Task directions
Go through the material line by line and copy each one with the word "yellow".

Data extract
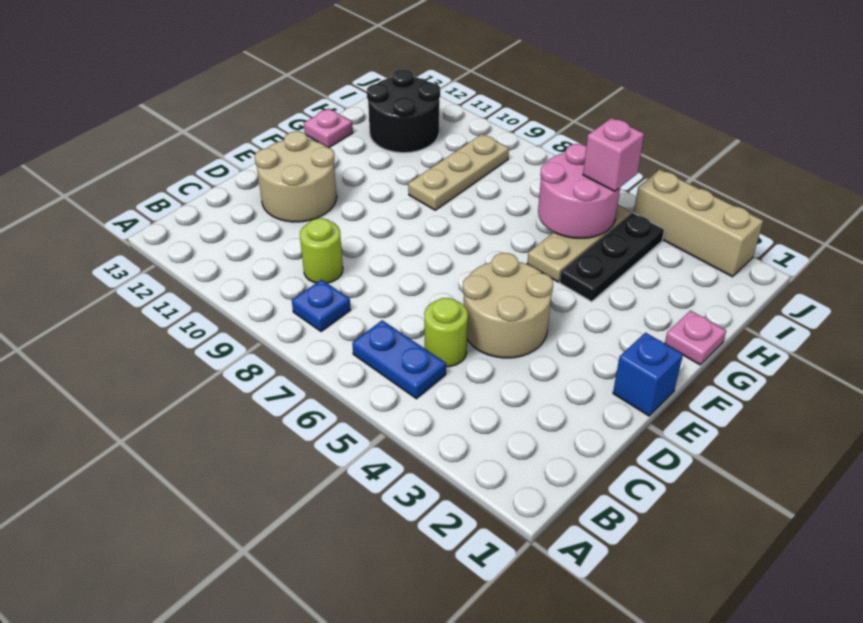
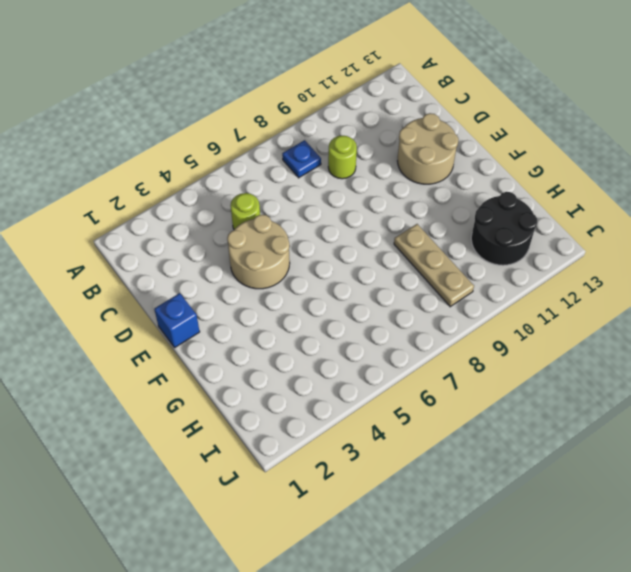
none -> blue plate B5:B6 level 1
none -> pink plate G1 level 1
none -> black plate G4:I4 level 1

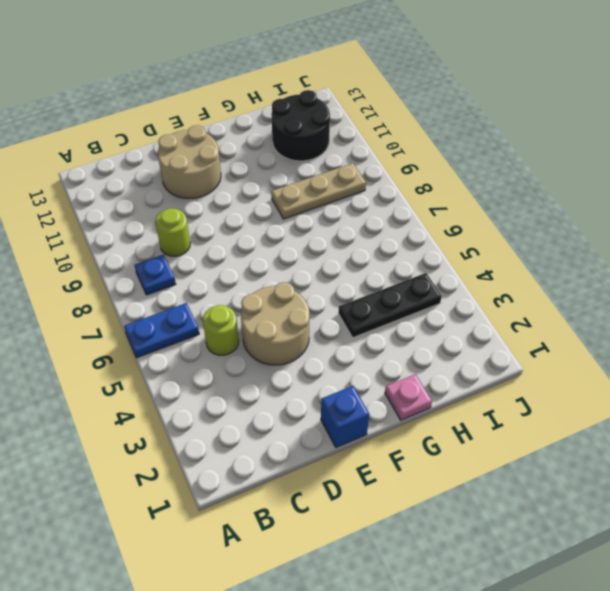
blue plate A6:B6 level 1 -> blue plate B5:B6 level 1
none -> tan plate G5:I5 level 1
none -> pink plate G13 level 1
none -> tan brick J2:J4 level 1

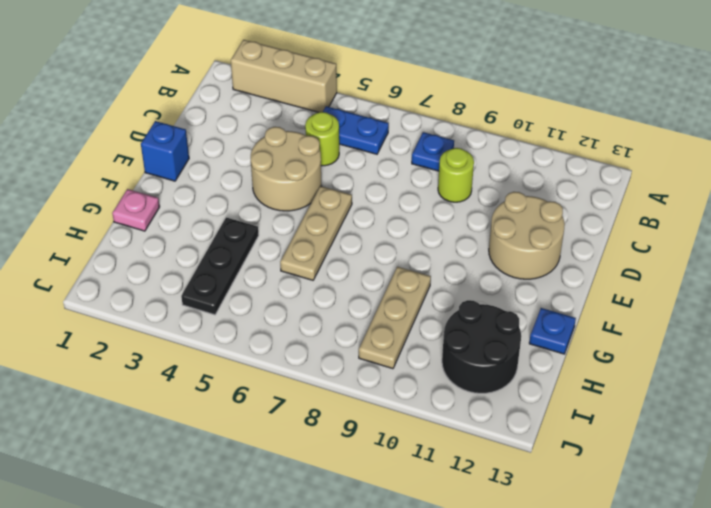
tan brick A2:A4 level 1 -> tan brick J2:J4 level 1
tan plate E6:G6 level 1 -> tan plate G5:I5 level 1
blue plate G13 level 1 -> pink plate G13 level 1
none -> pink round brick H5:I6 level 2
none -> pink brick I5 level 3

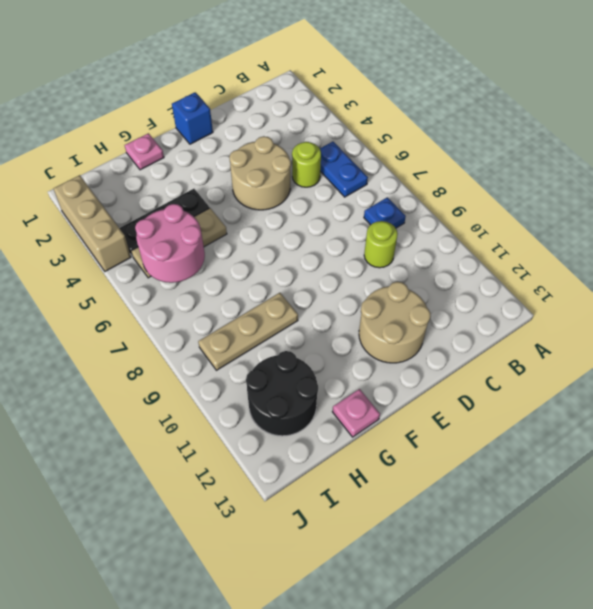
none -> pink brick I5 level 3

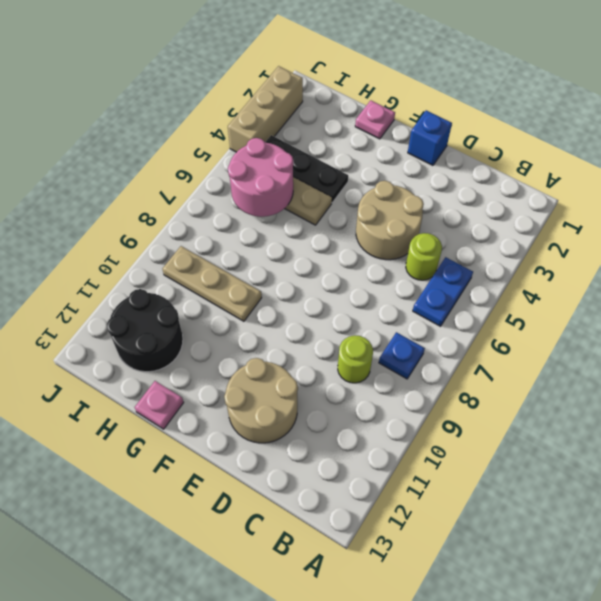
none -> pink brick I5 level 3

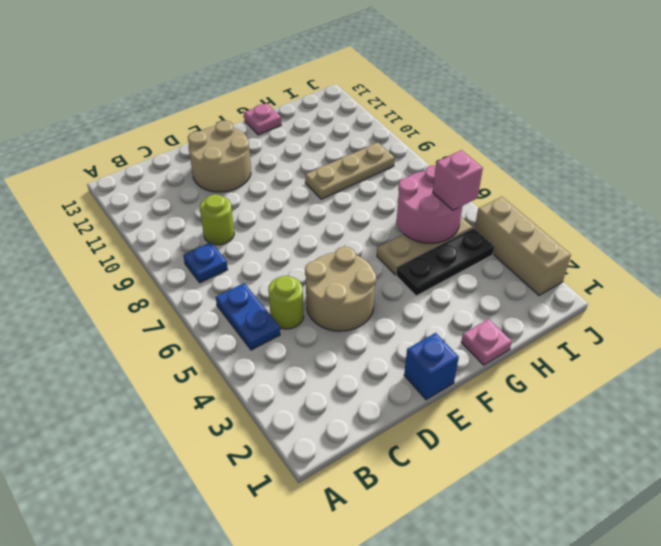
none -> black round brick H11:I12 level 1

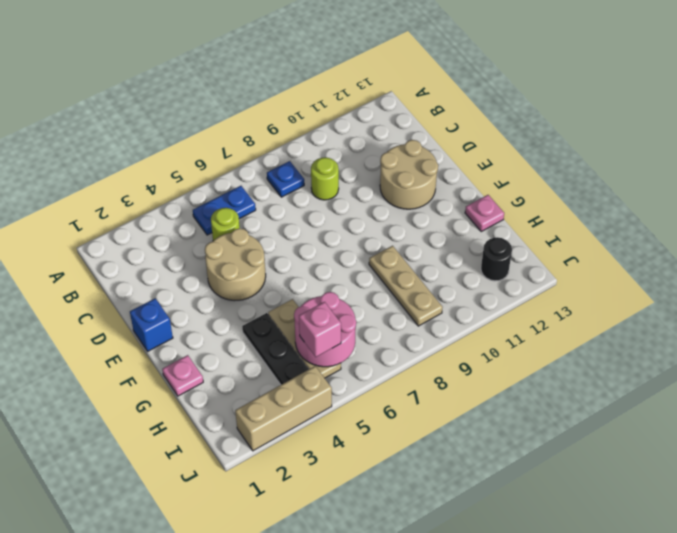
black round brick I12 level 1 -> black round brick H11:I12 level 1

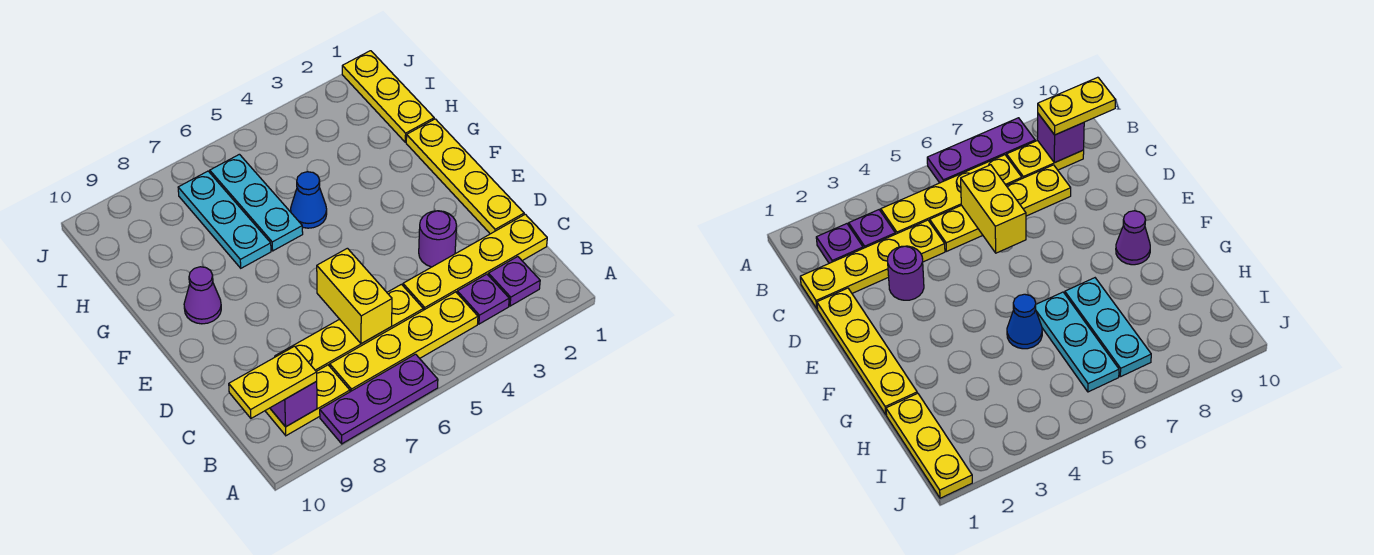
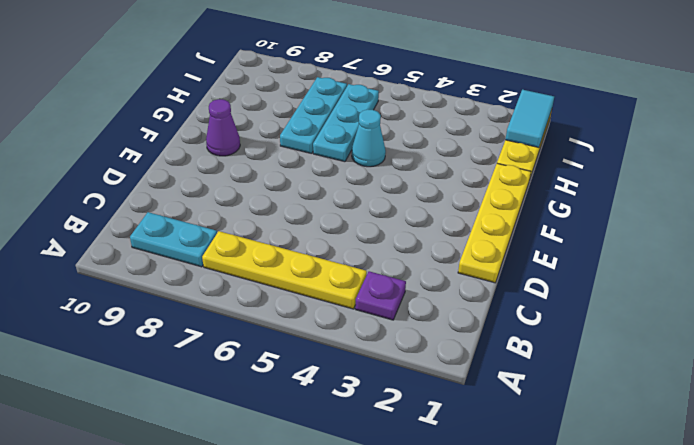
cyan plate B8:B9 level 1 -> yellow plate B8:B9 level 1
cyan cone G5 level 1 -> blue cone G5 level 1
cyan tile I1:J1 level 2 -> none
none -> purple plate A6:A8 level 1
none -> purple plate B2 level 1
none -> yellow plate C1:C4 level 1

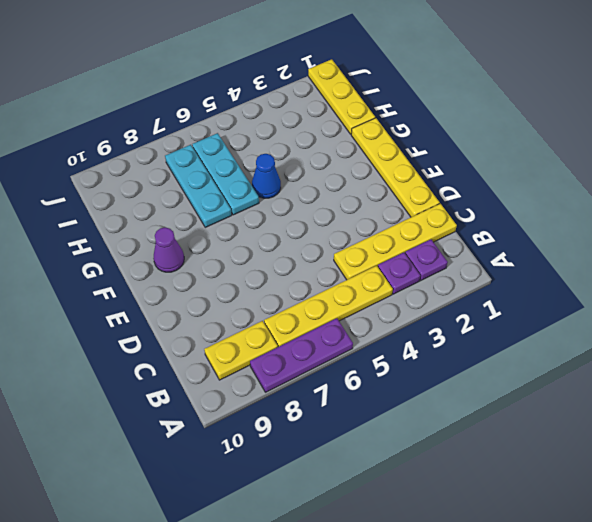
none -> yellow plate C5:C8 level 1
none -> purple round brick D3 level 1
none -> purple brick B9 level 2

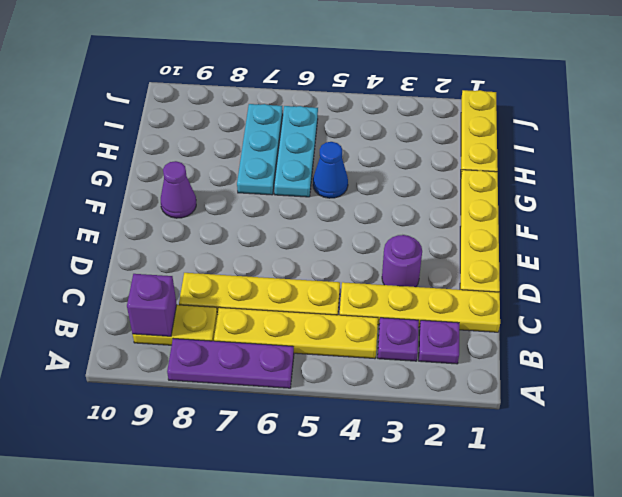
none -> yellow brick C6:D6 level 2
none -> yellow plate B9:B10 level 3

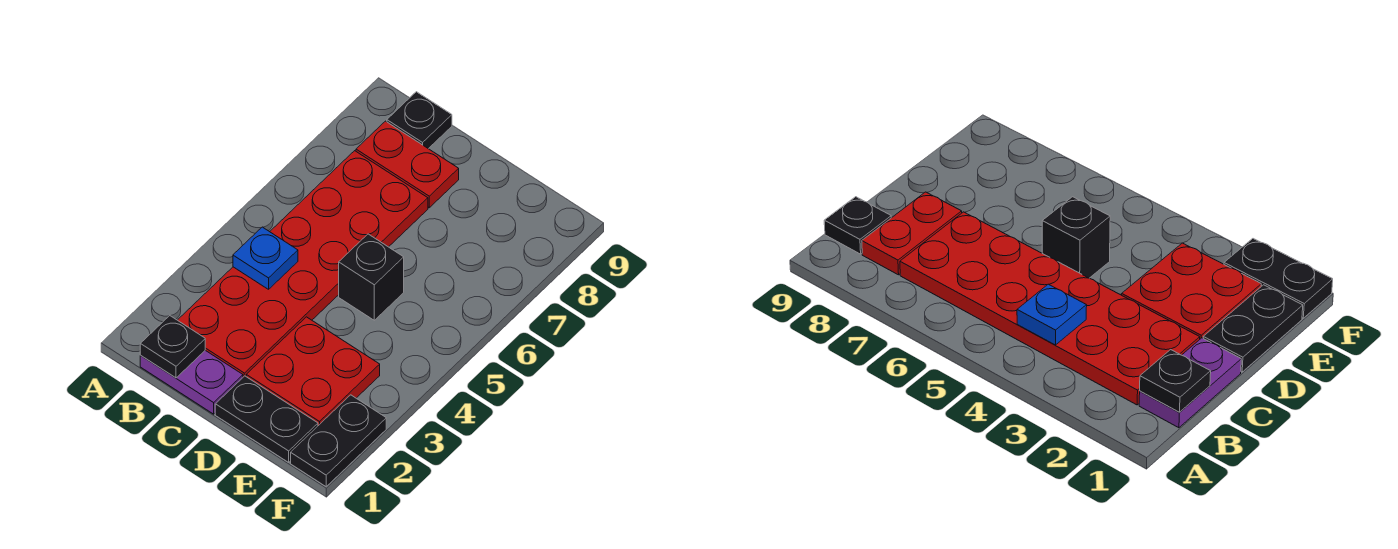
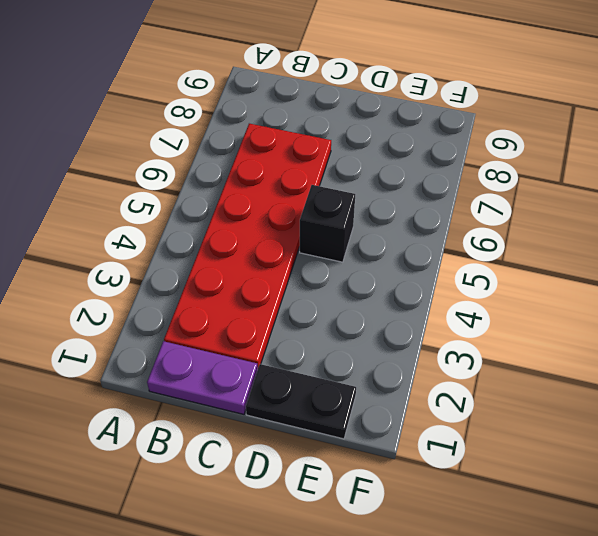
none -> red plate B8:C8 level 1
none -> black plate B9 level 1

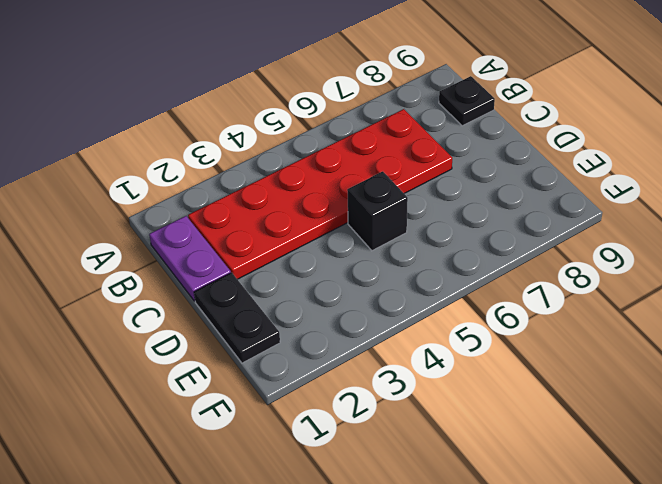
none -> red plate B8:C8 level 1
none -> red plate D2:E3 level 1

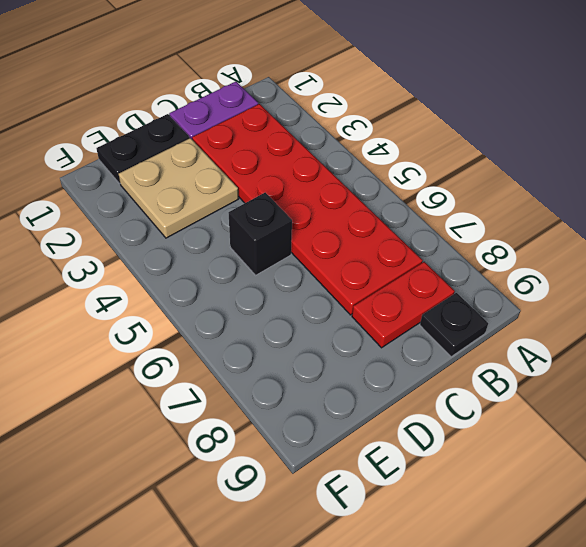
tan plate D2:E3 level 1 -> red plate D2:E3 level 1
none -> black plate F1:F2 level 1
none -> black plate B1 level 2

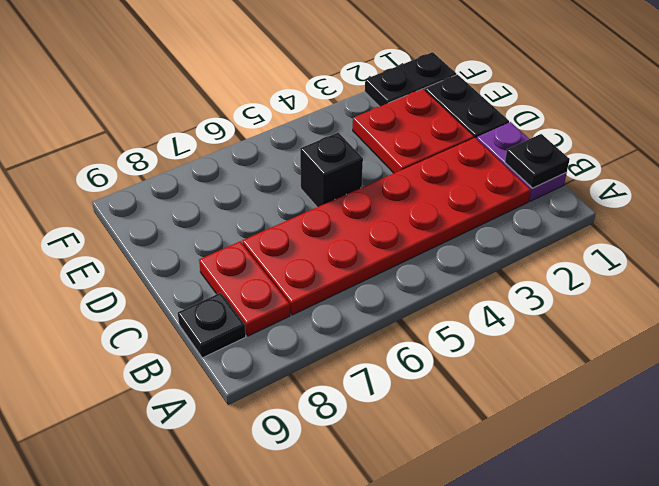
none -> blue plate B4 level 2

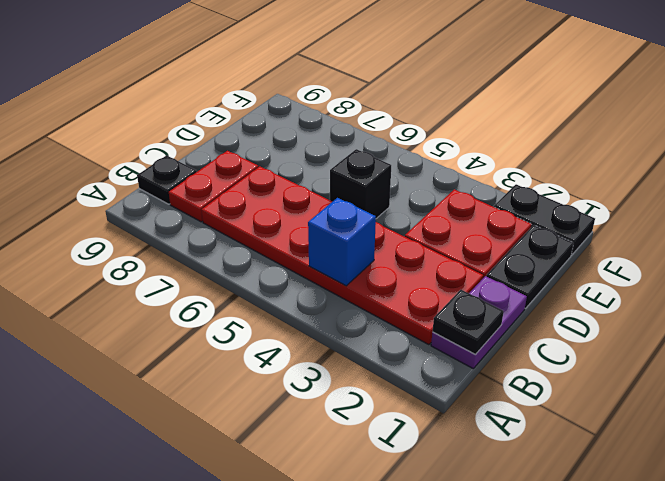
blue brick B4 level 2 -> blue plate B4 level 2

Reply
cyan plate B8:B9 level 1 -> yellow plate B8:B9 level 1
none -> yellow plate C1:C4 level 1
none -> yellow plate C5:C8 level 1
none -> yellow brick C6:D6 level 2
none -> yellow plate B9:B10 level 3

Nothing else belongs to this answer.